**About this exercise**
Check the records below line by line, and report how many lines include the string "dresser". No other words are needed.

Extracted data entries
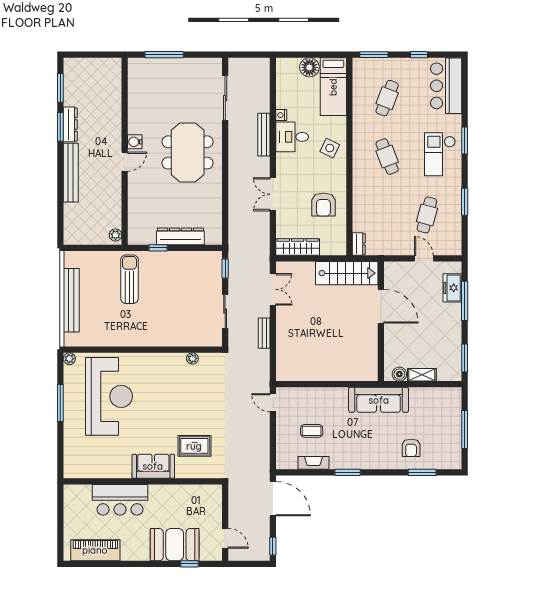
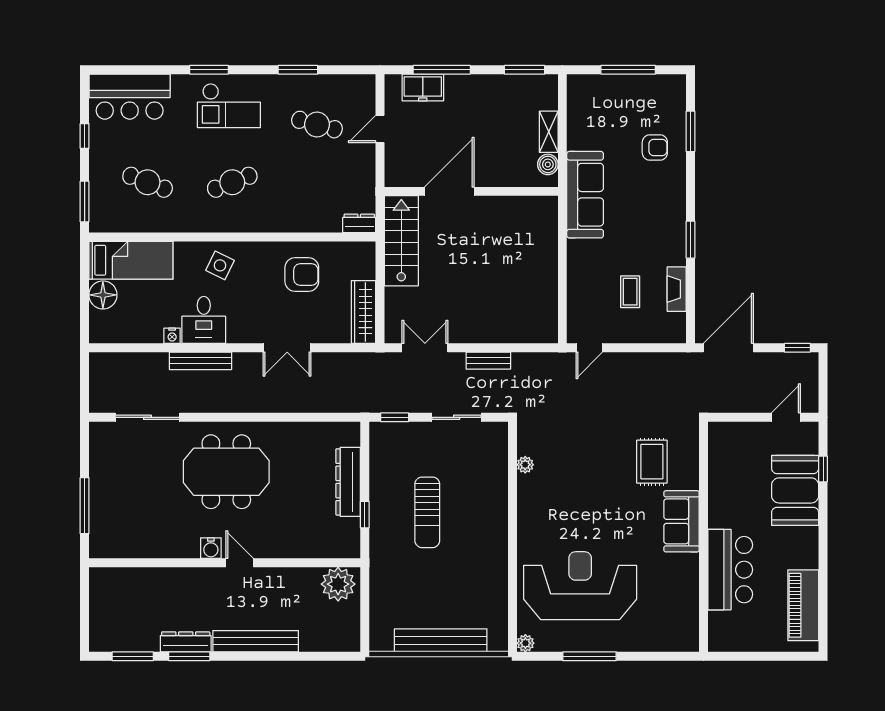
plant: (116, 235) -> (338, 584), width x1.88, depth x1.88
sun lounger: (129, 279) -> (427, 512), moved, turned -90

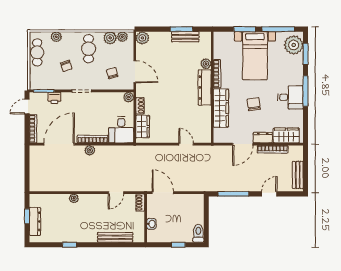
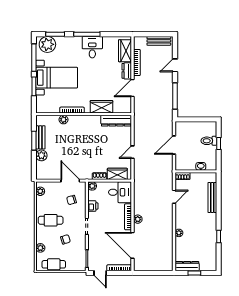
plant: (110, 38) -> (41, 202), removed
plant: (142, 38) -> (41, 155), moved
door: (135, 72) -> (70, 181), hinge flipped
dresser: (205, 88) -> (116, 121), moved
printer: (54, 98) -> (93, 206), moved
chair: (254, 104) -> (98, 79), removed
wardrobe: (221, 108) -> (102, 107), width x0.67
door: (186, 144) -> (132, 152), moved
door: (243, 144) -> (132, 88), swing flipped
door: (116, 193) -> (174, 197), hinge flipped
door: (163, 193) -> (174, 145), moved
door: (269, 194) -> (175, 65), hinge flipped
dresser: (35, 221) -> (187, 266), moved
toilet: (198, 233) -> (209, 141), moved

**Response below**
2